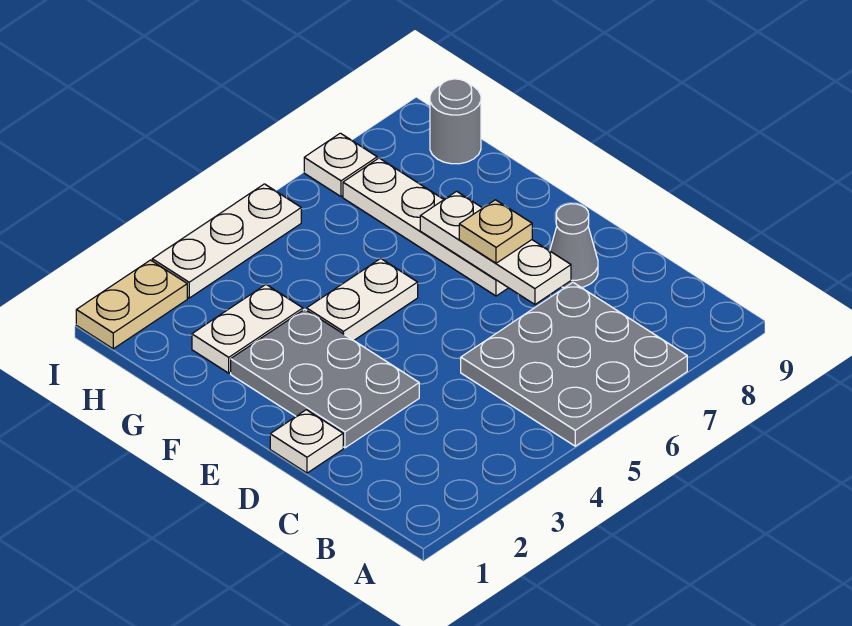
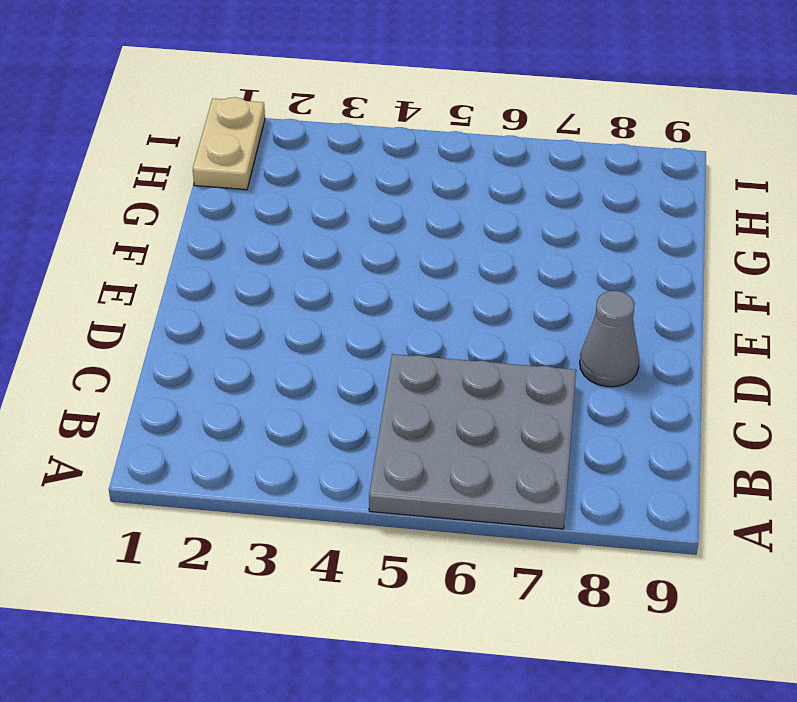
tan plate H1:I1 level 1 -> tan plate I1:I2 level 1
none -> white plate D1 level 1
none -> grey plate D2:F3 level 1
none -> white plate E7:H7 level 1

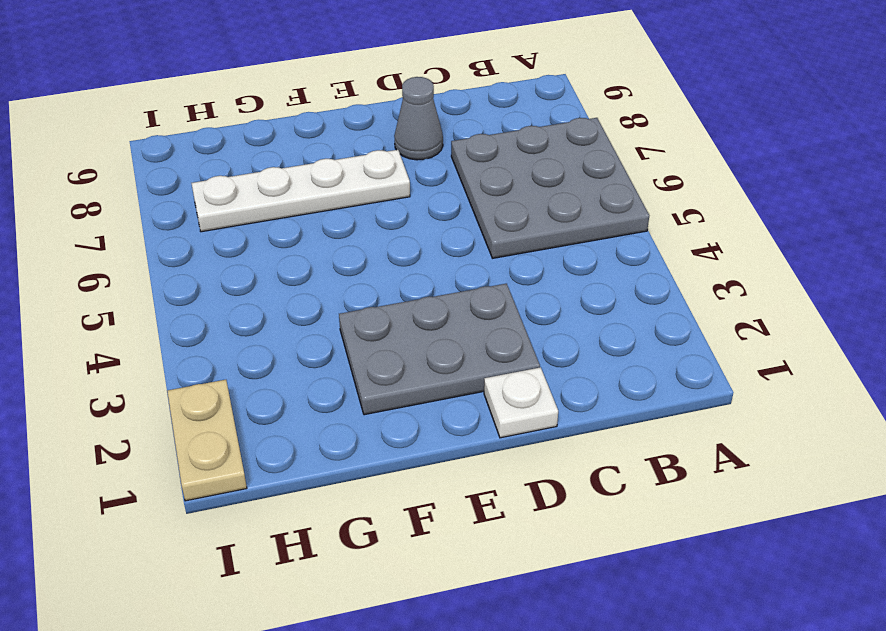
none -> white plate F4:F5 level 1
none -> white plate G2:G3 level 1
none -> grey round brick H9 level 1

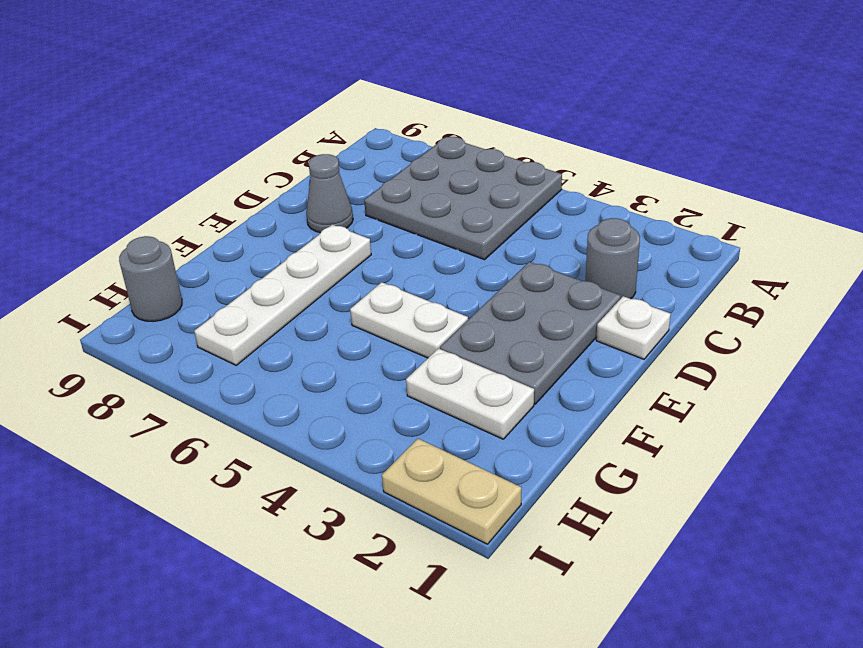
grey round brick C2 level 1 -> none
none -> white plate I3:I5 level 1
none -> white plate I7 level 1
none -> white plate D7:F7 level 2

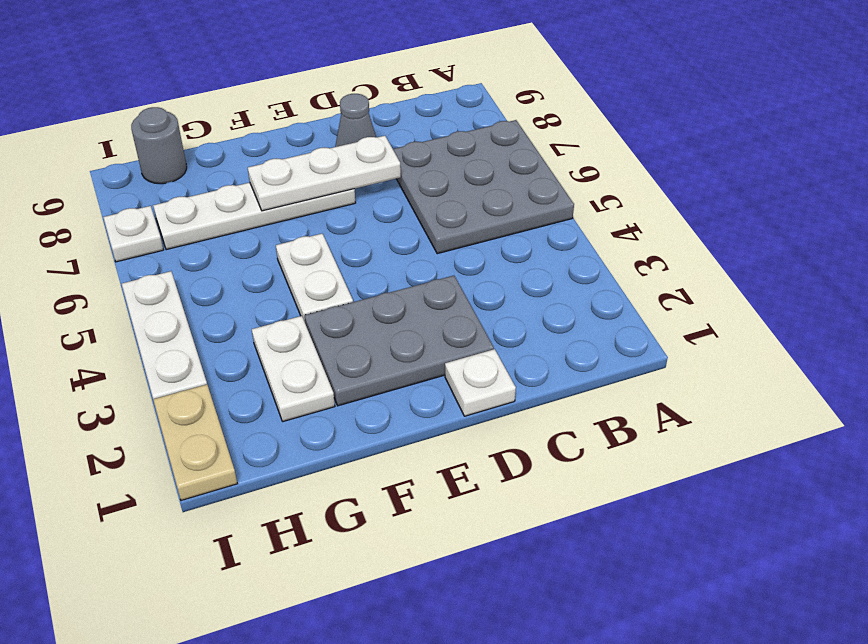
none -> tan plate E7 level 3

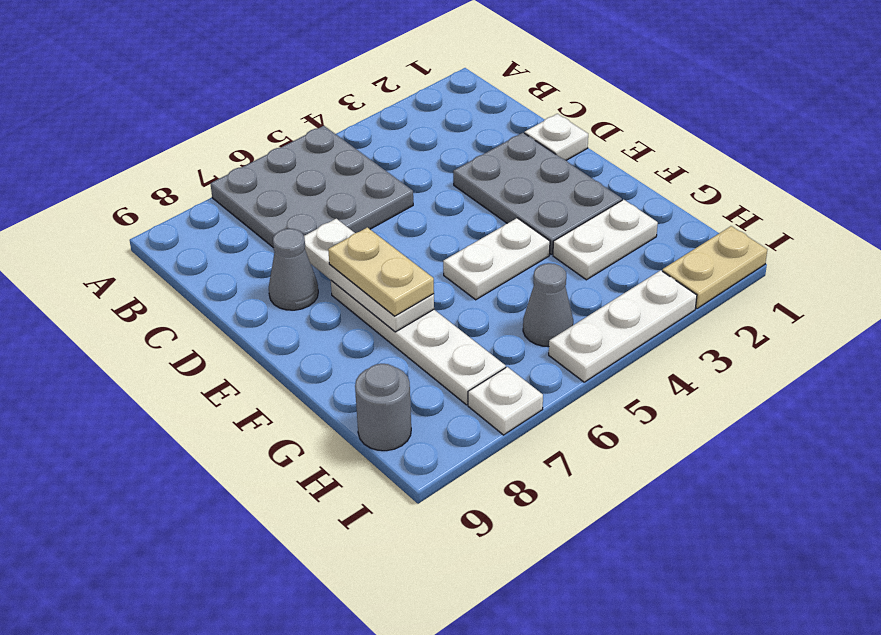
tan plate E7:F7 level 3 -> tan plate E7 level 3
grey cone H5 level 1 -> none

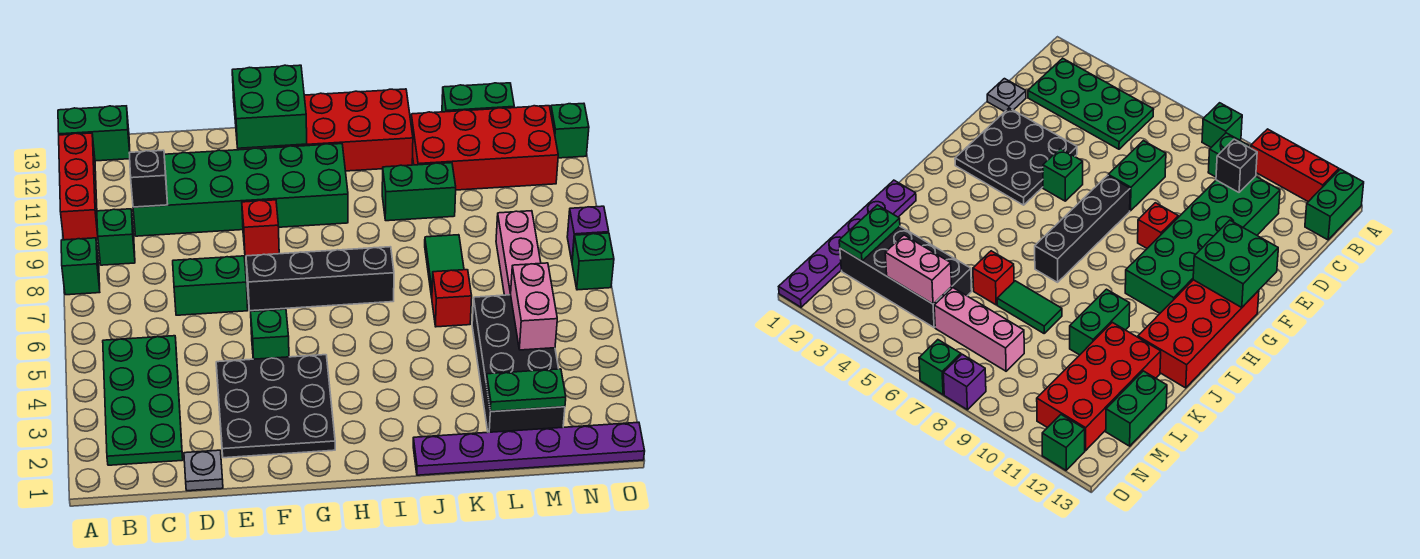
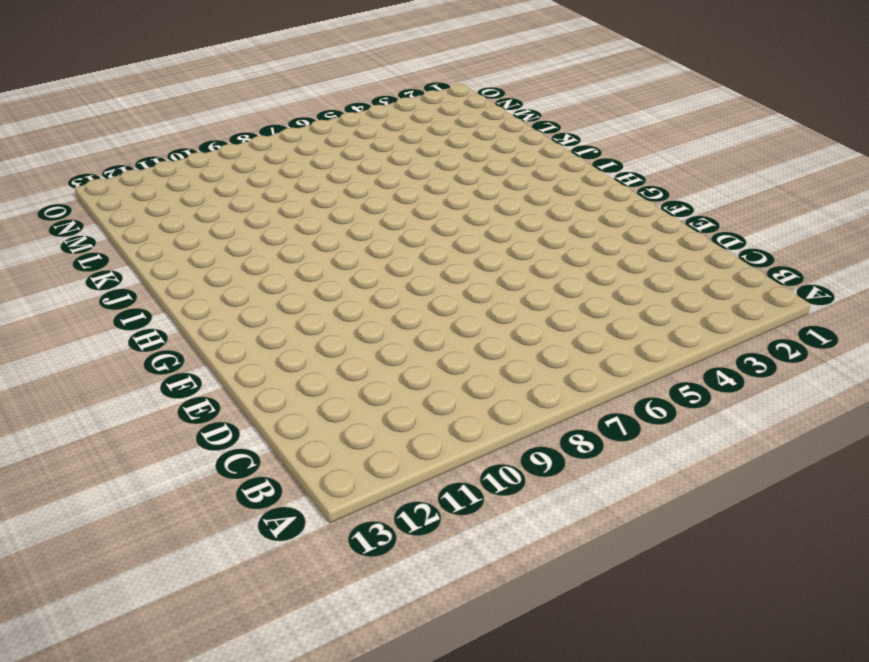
none -> green brick A8 level 1
none -> red brick A10:A12 level 1
none -> green brick A13:B13 level 1

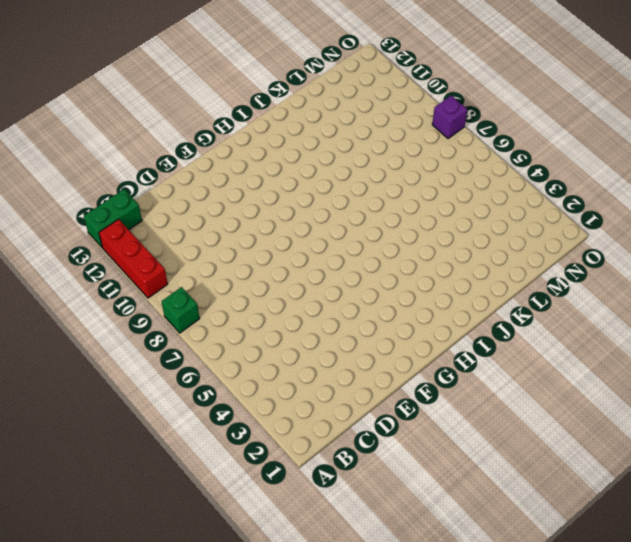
none -> green plate B2:C5 level 1
none -> green brick B9 level 1
none -> green brick C10:H11 level 1

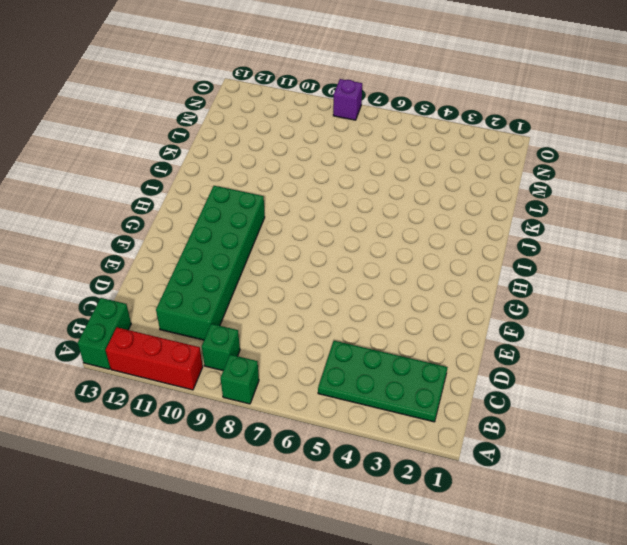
none -> grey plate D1 level 1
none -> green brick D7:E7 level 1
none -> black plate E2:G4 level 1

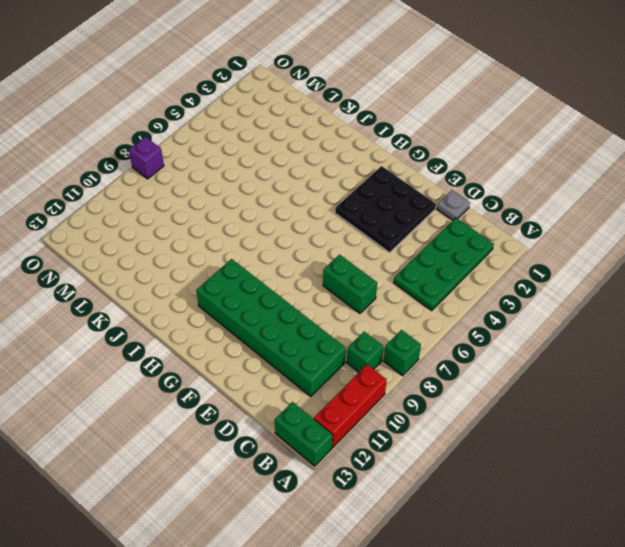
none -> green brick F5 level 1
none -> black brick F7:I7 level 1
none -> red brick F9 level 1

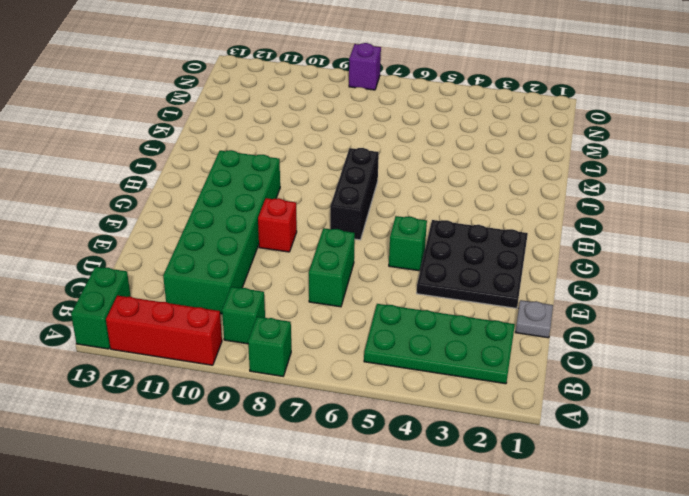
black brick G7:I7 level 1 -> black brick F7:I7 level 1
none -> red brick G12:J13 level 1
none -> purple plate J1:O1 level 1
none -> green brick J10:K10 level 1

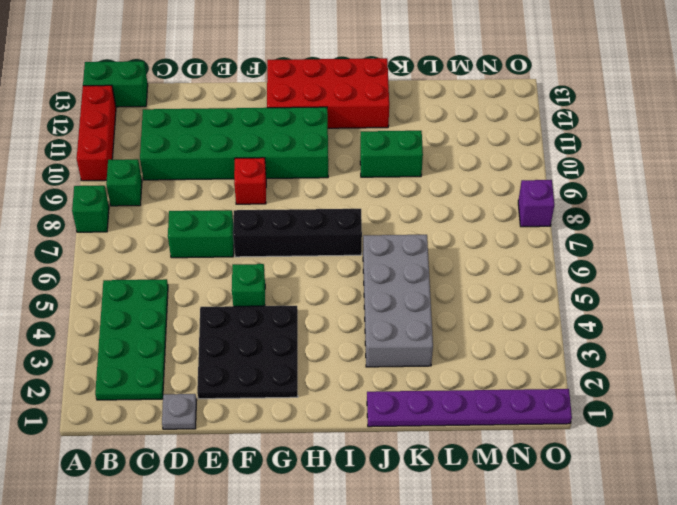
grey brick J3:K6 level 1 -> red brick K6 level 1
none -> green tile K7:K8 level 1
none -> red brick K11:N12 level 1
none -> black brick L2:M5 level 1

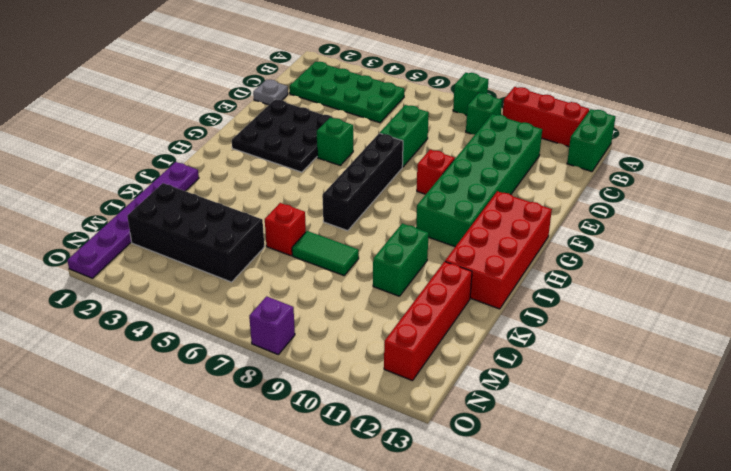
red brick K12:N12 level 1 -> red brick K11:N12 level 1
none -> green brick L13:M13 level 1
none -> pink brick M6:M8 level 1
none -> green brick O7 level 1

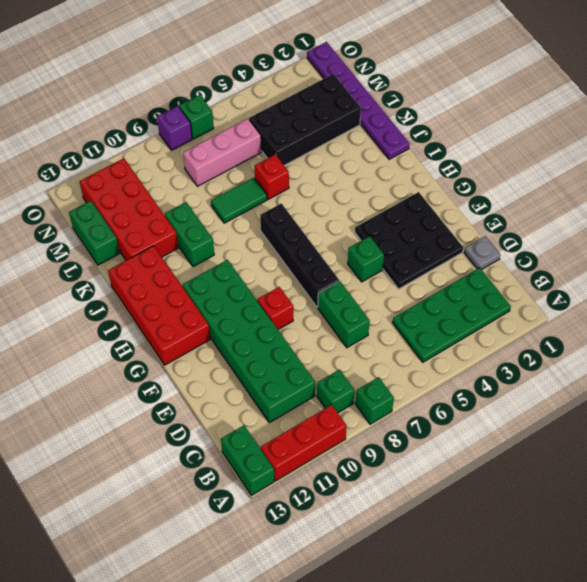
none -> green brick O12 level 1
none -> black brick C10 level 2
none -> green brick F12:G13 level 2

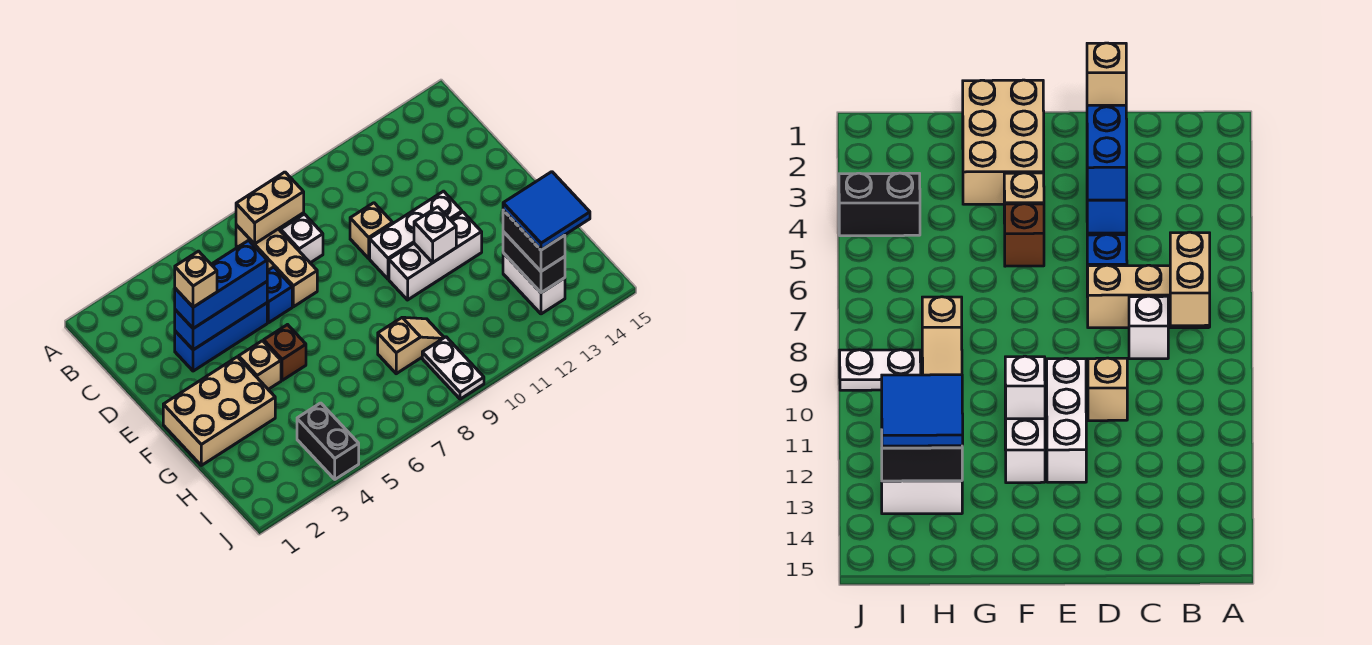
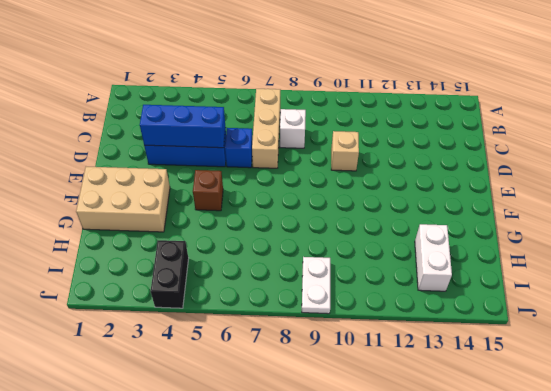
none -> white brick E10:E12 level 1
none -> tan brick F4 level 1
none -> white brick F10:F12 level 1

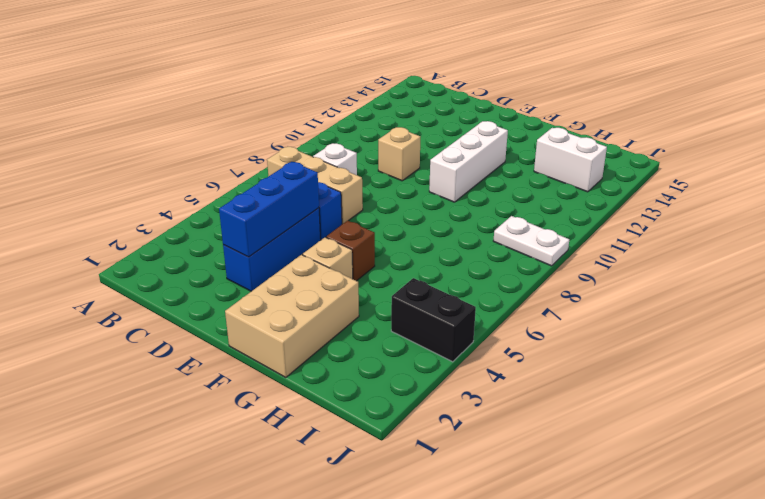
none -> white brick E10:E12 level 1
none -> tan slope H8:H9 level 1 top 8
none -> tan brick B7:B8 level 2

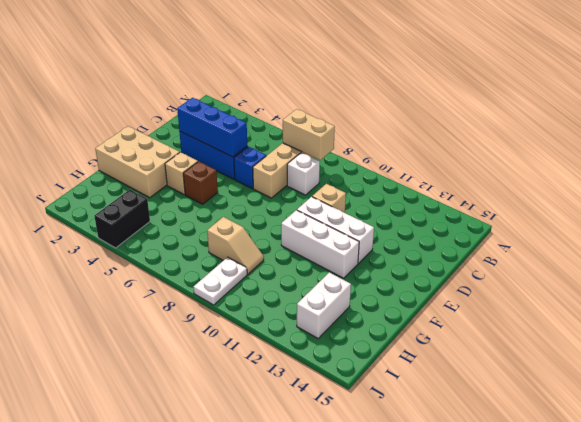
none -> white brick F11 level 2
none -> black brick H13:I13 level 2
none -> blue brick D3:D5 level 3

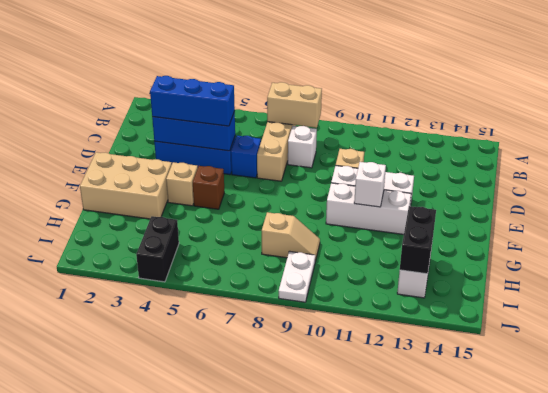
none -> black brick H13:I13 level 3
none -> tan brick D3 level 4
none -> blue tile H13:I14 level 4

------------

What is needed is a word-for-word copy of the data, minus its pictures.

tan plate H1:I1 level 1 -> tan plate I1:I2 level 1
none -> white plate D1 level 1
none -> grey plate D2:F3 level 1
none -> white plate E7:H7 level 1

none -> white plate F4:F5 level 1
none -> white plate G2:G3 level 1
none -> grey round brick H9 level 1

grey round brick C2 level 1 -> none
none -> white plate I3:I5 level 1
none -> white plate I7 level 1
none -> white plate D7:F7 level 2

none -> tan plate E7 level 3

tan plate E7:F7 level 3 -> tan plate E7 level 3
grey cone H5 level 1 -> none

none -> green brick A8 level 1
none -> red brick A10:A12 level 1
none -> green brick A13:B13 level 1

none -> green plate B2:C5 level 1
none -> green brick B9 level 1
none -> green brick C10:H11 level 1

none -> grey plate D1 level 1
none -> green brick D7:E7 level 1
none -> black plate E2:G4 level 1

none -> green brick F5 level 1
none -> black brick F7:I7 level 1
none -> red brick F9 level 1

black brick G7:I7 level 1 -> black brick F7:I7 level 1
none -> red brick G12:J13 level 1
none -> purple plate J1:O1 level 1
none -> green brick J10:K10 level 1

grey brick J3:K6 level 1 -> red brick K6 level 1
none -> green tile K7:K8 level 1
none -> red brick K11:N12 level 1
none -> black brick L2:M5 level 1

red brick K12:N12 level 1 -> red brick K11:N12 level 1
none -> green brick L13:M13 level 1
none -> pink brick M6:M8 level 1
none -> green brick O7 level 1

none -> green brick O12 level 1
none -> black brick C10 level 2
none -> green brick F12:G13 level 2

none -> white brick E10:E12 level 1
none -> tan brick F4 level 1
none -> white brick F10:F12 level 1

none -> white brick E10:E12 level 1
none -> tan slope H8:H9 level 1 top 8
none -> tan brick B7:B8 level 2

none -> white brick F11 level 2
none -> black brick H13:I13 level 2
none -> blue brick D3:D5 level 3

none -> black brick H13:I13 level 3
none -> tan brick D3 level 4
none -> blue tile H13:I14 level 4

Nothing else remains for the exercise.